What you need to do.
Repeat the entries exactly but omit the pictures.

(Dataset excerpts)
------------------------------------------------------------------------

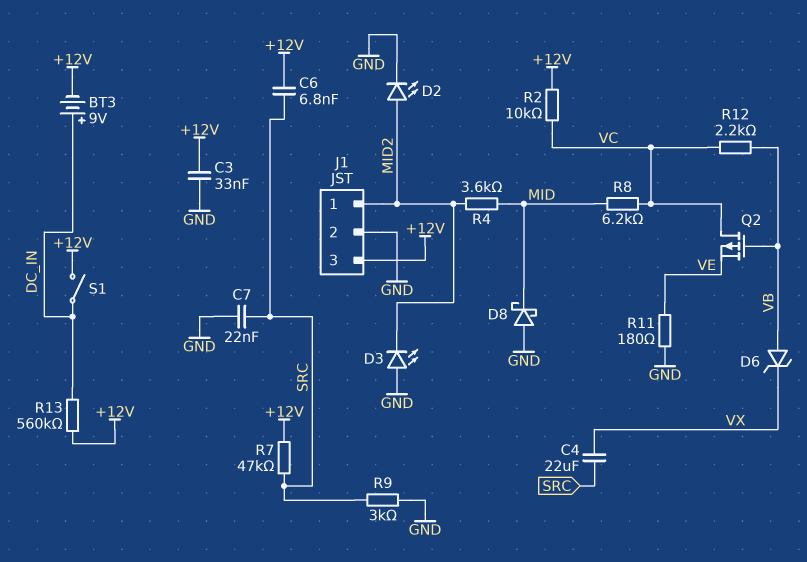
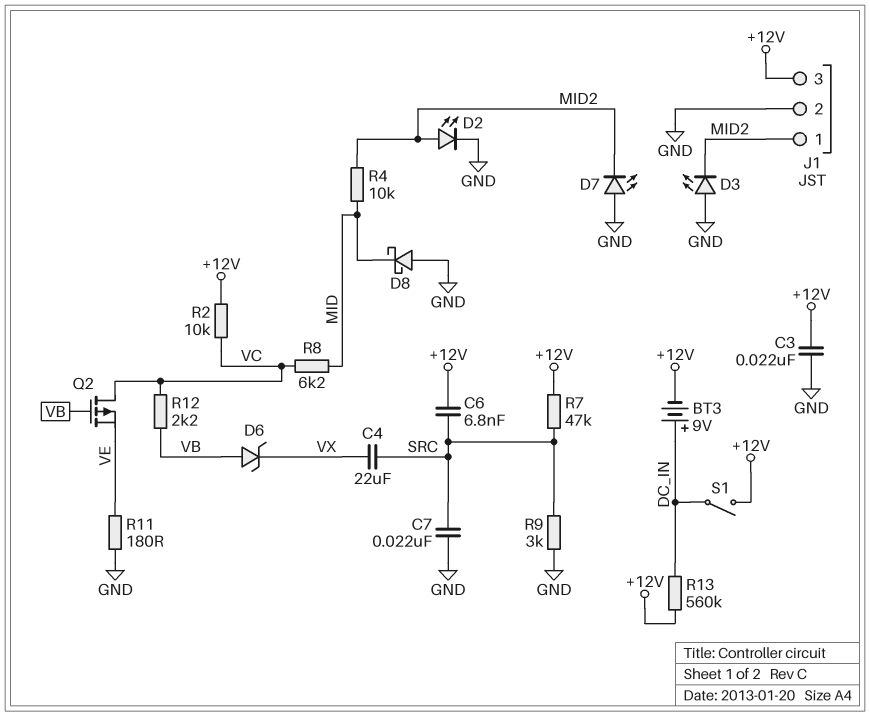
C3: 33nF (+12V, GND) -> 22nF (+12V, GND)
D7: none -> LED (A GND, K MID2)
R4: 3.6k (MID, MID2) -> 10k (MID, MID2)

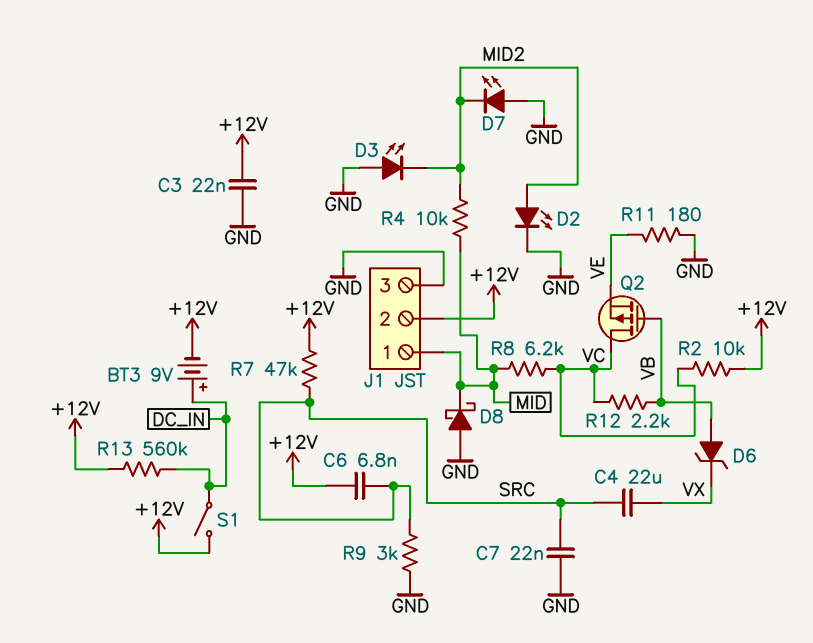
J1 pin 1: MID2 -> MID
J1 pin 2: GND -> +12V
J1 pin 3: +12V -> GND

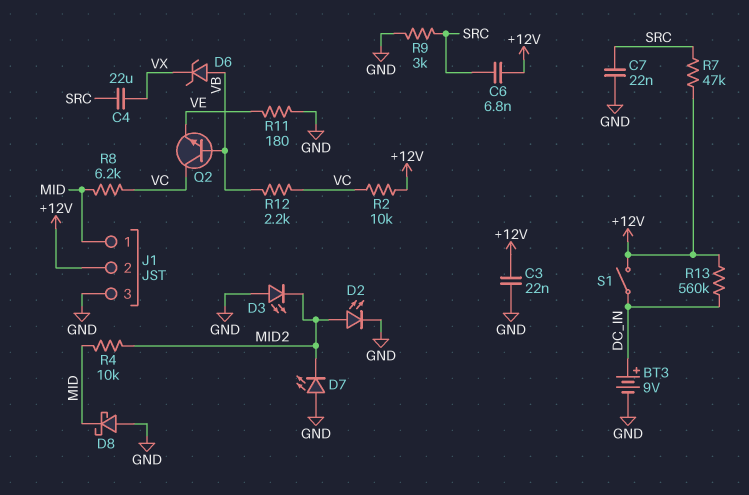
BT3: 9V (plus DC_IN, minus +12V) -> 9V (plus DC_IN, minus GND)
Q2: PMOS (G VB, D VC, S VE) -> NPN (B VB, C VC, E VE)

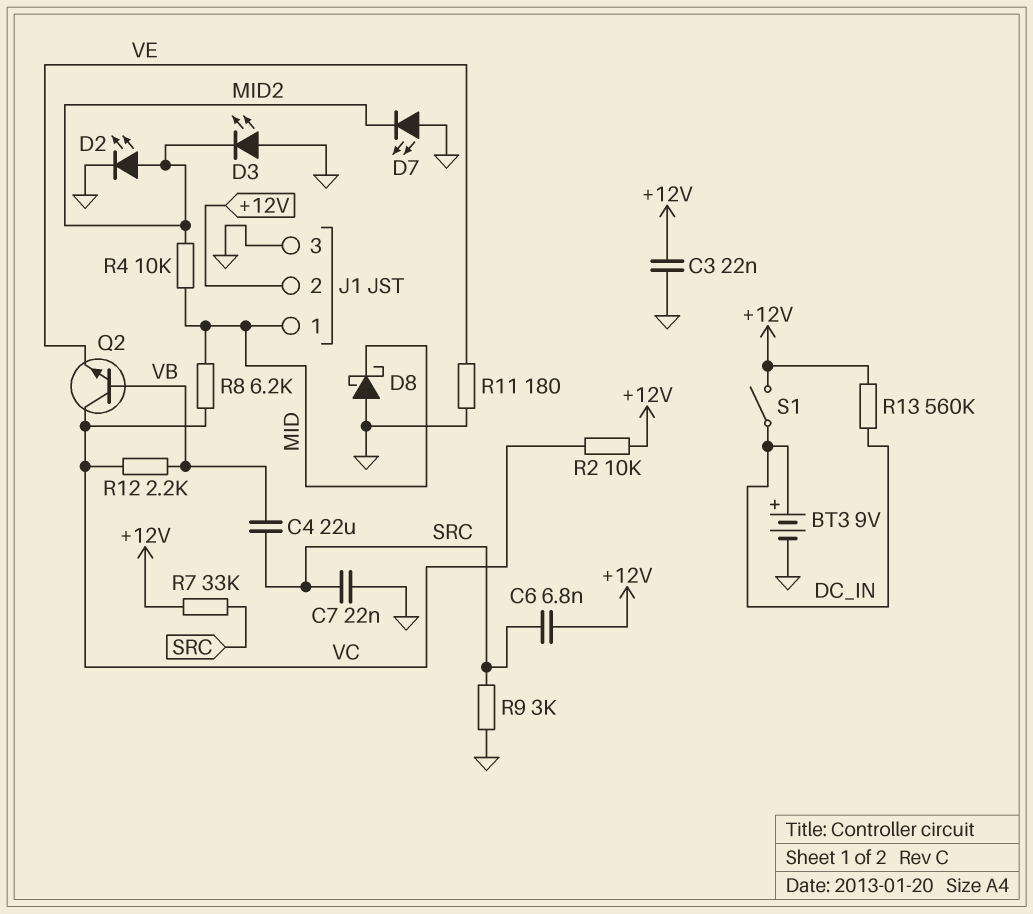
C4: 22uF (SRC, VX) -> 22uF (SRC, VB)
D6: zener (A VB, K VX) -> none
R7: 47k (+12V, SRC) -> 33k (+12V, SRC)

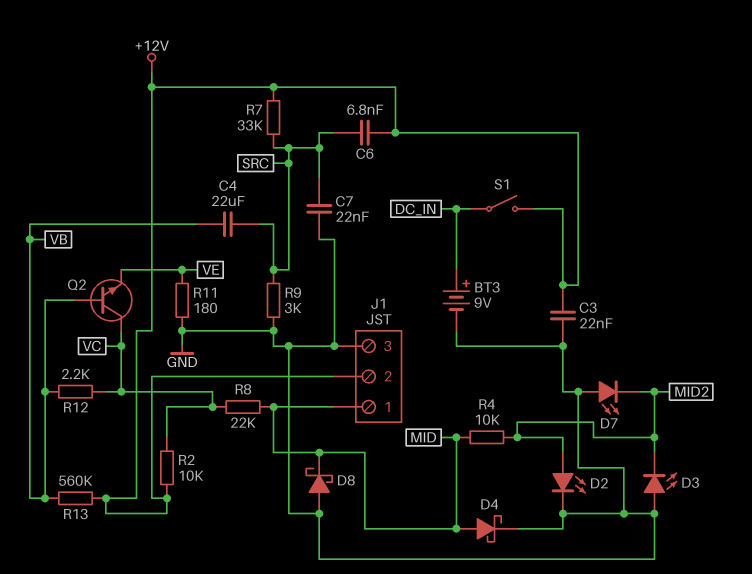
D4: none -> schottky (A MID, K GND)
R8: 6.2k (MID, VC) -> 22k (MID, VC)
R13: 560k (+12V, DC_IN) -> 560k (+12V, VB)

------------------------------------------------------------------------

The completed task.
C3: 33nF (+12V, GND) -> 22nF (+12V, GND)
D7: none -> LED (A GND, K MID2)
R4: 3.6k (MID, MID2) -> 10k (MID, MID2)

J1 pin 1: MID2 -> MID
J1 pin 2: GND -> +12V
J1 pin 3: +12V -> GND

BT3: 9V (plus DC_IN, minus +12V) -> 9V (plus DC_IN, minus GND)
Q2: PMOS (G VB, D VC, S VE) -> NPN (B VB, C VC, E VE)

C4: 22uF (SRC, VX) -> 22uF (SRC, VB)
D6: zener (A VB, K VX) -> none
R7: 47k (+12V, SRC) -> 33k (+12V, SRC)

D4: none -> schottky (A MID, K GND)
R8: 6.2k (MID, VC) -> 22k (MID, VC)
R13: 560k (+12V, DC_IN) -> 560k (+12V, VB)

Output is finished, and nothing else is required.